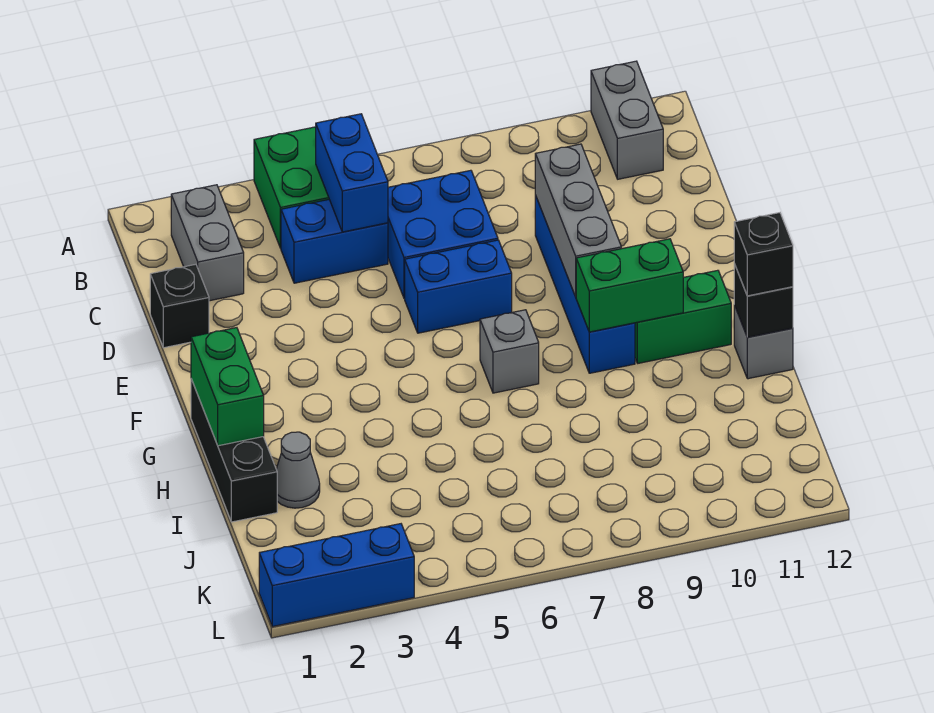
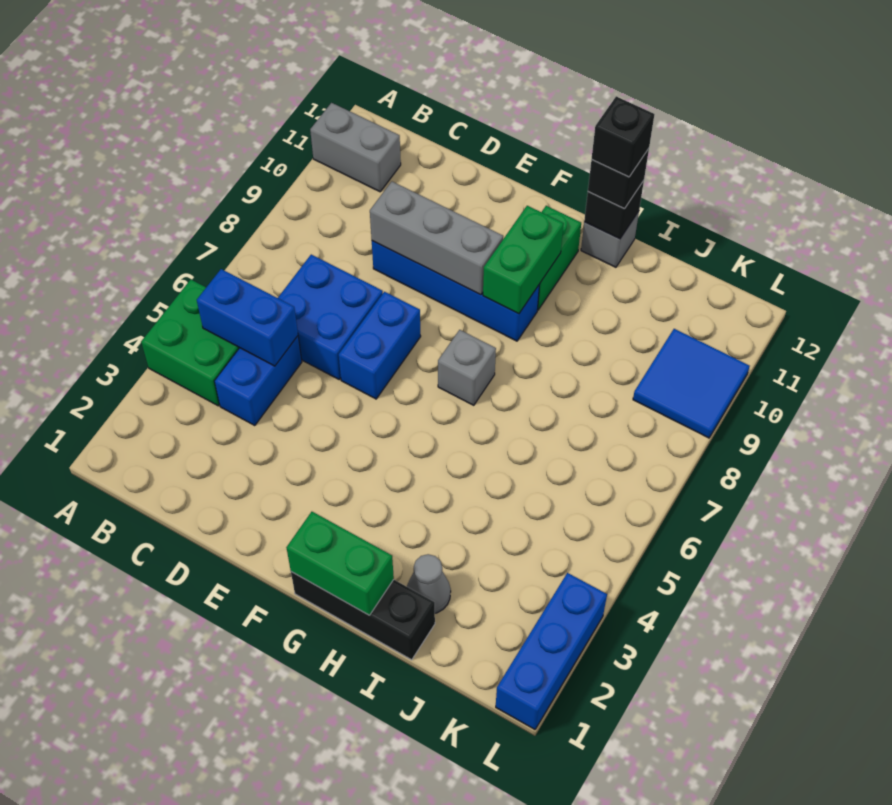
grey brick B2:C2 level 1 -> none
black brick D1 level 1 -> black brick H12 level 4
none -> blue tile K9:L10 level 1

━━━━━━━━━━━━━━━━━━━━━━━━━━━━━━

Determine how many lines above hold the word "brick", then give only that number.

> **WRITTEN ANSWER**: 2